- [INSTRUCTIONS TO FOLLOW]
Leaving out every picture, quote the data below exactly as it appears.

** Opening SUPPLIED MATERIAL block **

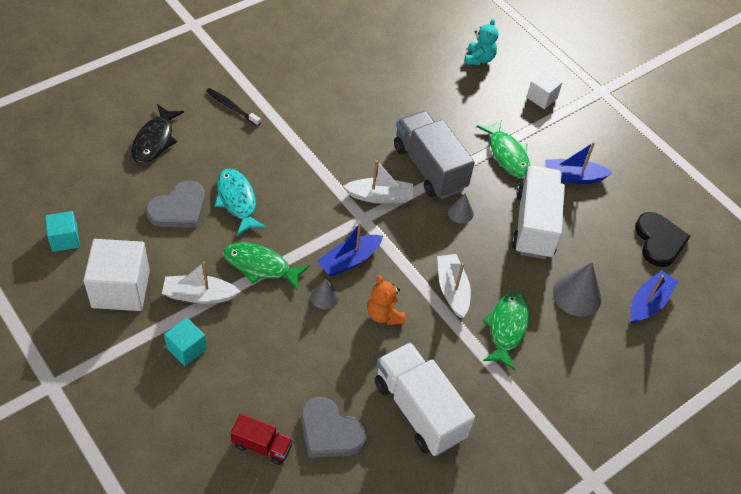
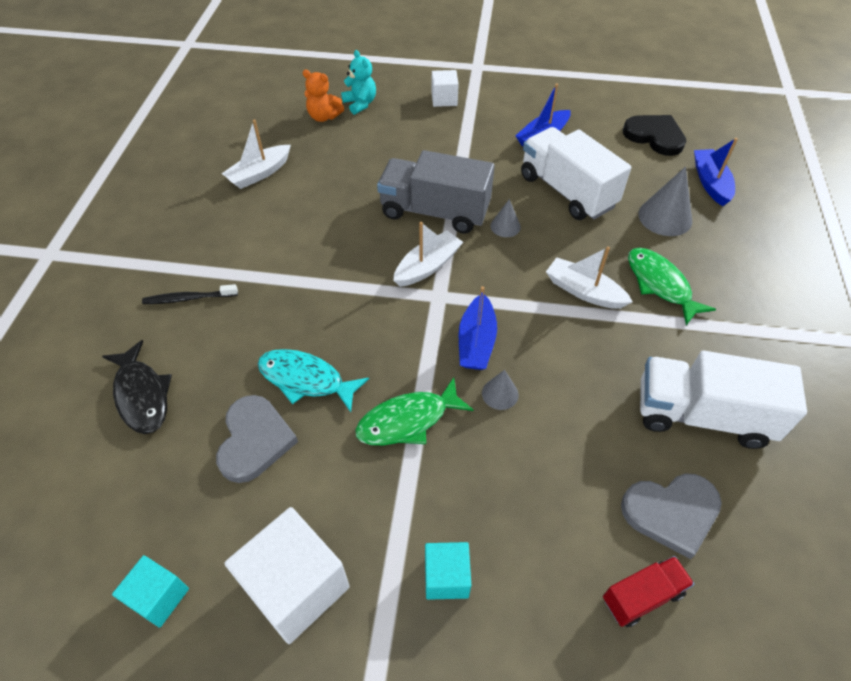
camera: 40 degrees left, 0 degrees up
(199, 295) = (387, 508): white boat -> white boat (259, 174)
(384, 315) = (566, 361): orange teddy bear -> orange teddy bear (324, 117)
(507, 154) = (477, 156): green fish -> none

** Closing SUPPLIED MATERIAL block **

- [YOUR SOLUTION]
camera: 40 degrees left, 0 degrees up
(199, 295) = (387, 508): white boat -> white boat (259, 174)
(384, 315) = (566, 361): orange teddy bear -> orange teddy bear (324, 117)
(507, 154) = (477, 156): green fish -> none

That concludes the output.